* **Work request**
Using the listing below, retype exactly the lines starting at the one with "orange nut: 1 -> 2" and ending at the one with "purple traffic cone: 4 -> 2", and include both.

* **Records provided**
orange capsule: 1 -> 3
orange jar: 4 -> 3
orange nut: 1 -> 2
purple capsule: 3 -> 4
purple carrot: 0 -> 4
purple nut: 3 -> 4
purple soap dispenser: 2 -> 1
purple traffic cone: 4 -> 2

...

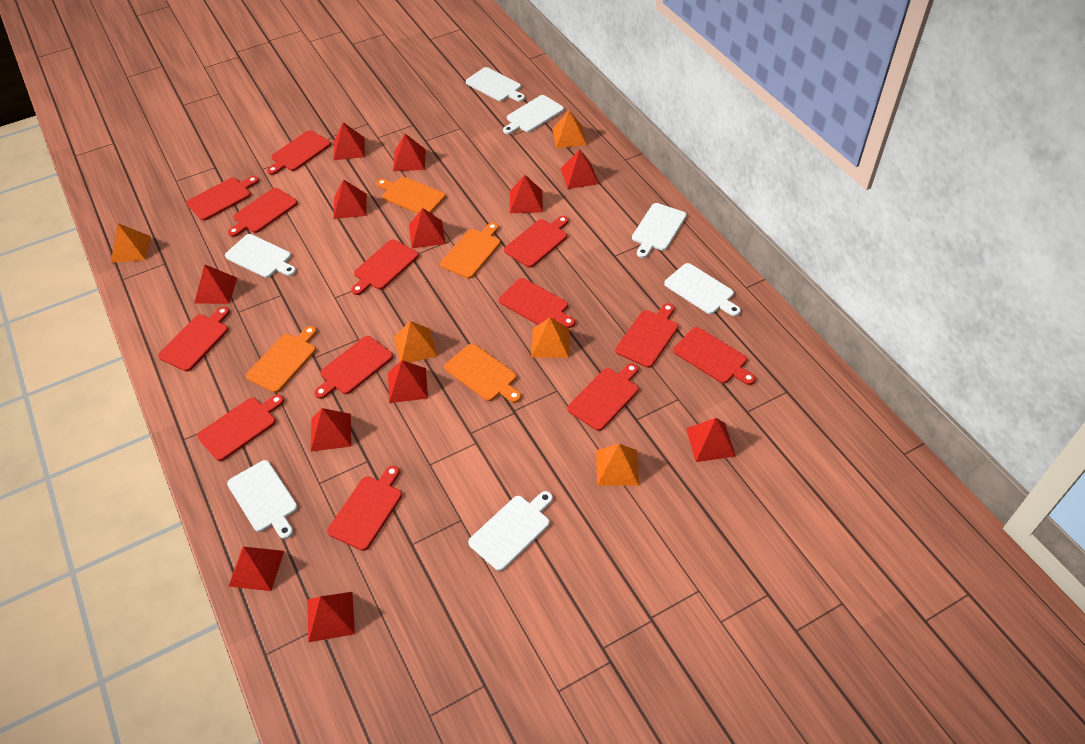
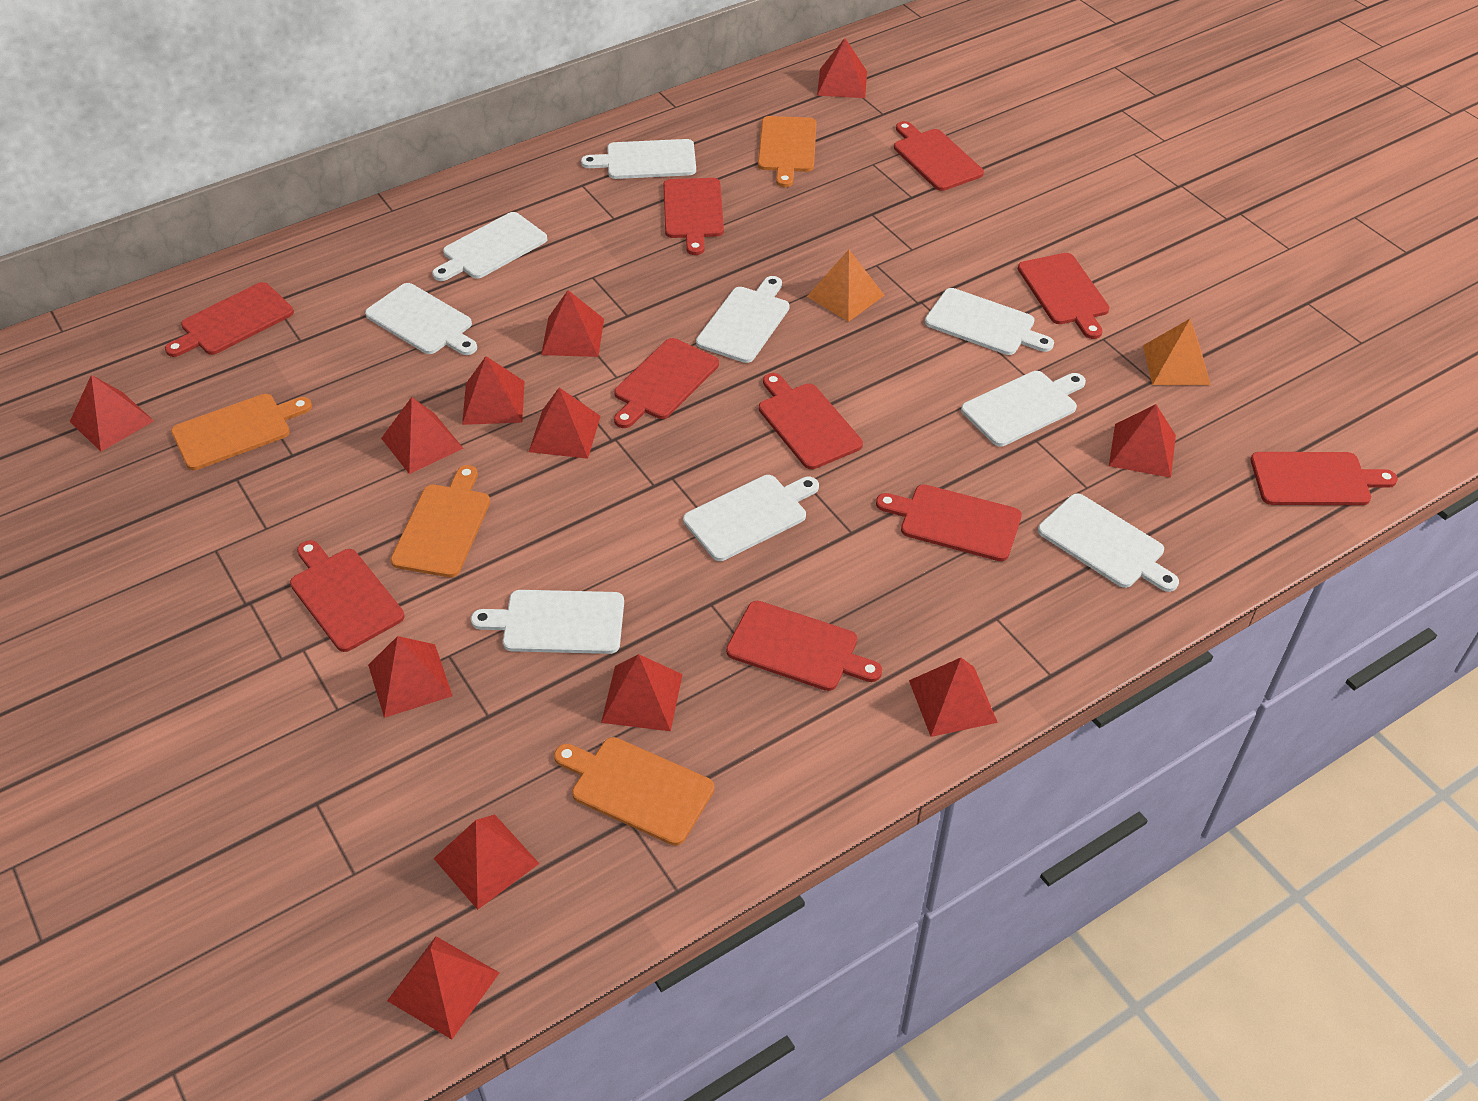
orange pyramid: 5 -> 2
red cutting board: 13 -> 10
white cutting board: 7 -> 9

...

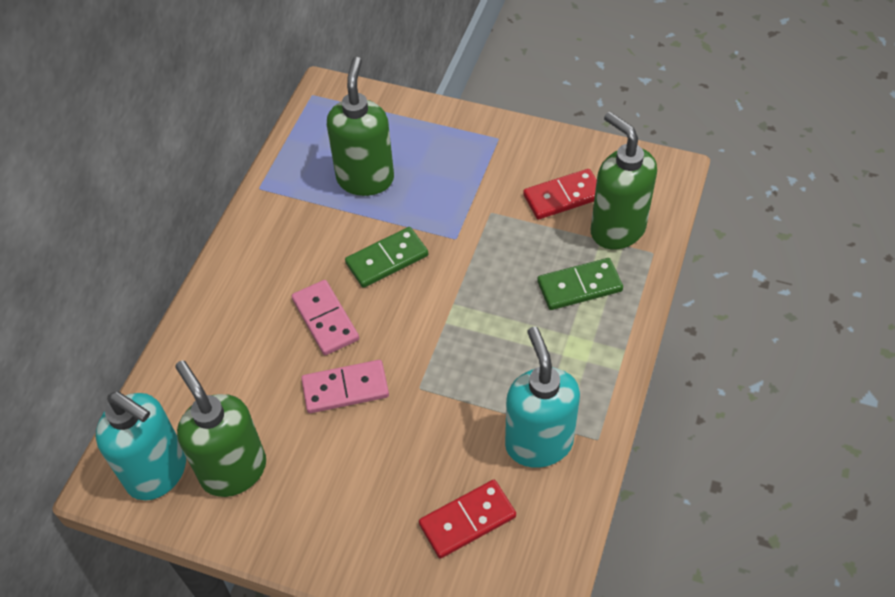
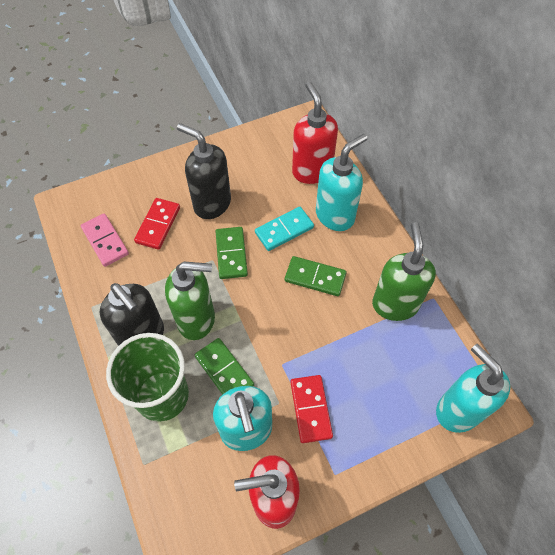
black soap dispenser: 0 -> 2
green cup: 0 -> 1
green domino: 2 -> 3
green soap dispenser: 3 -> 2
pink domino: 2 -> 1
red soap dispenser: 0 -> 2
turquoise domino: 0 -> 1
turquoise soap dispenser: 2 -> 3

* **Solution to the exercise**
orange nut: 1 -> 2
purple capsule: 3 -> 4
purple carrot: 0 -> 4
purple nut: 3 -> 4
purple soap dispenser: 2 -> 1
purple traffic cone: 4 -> 2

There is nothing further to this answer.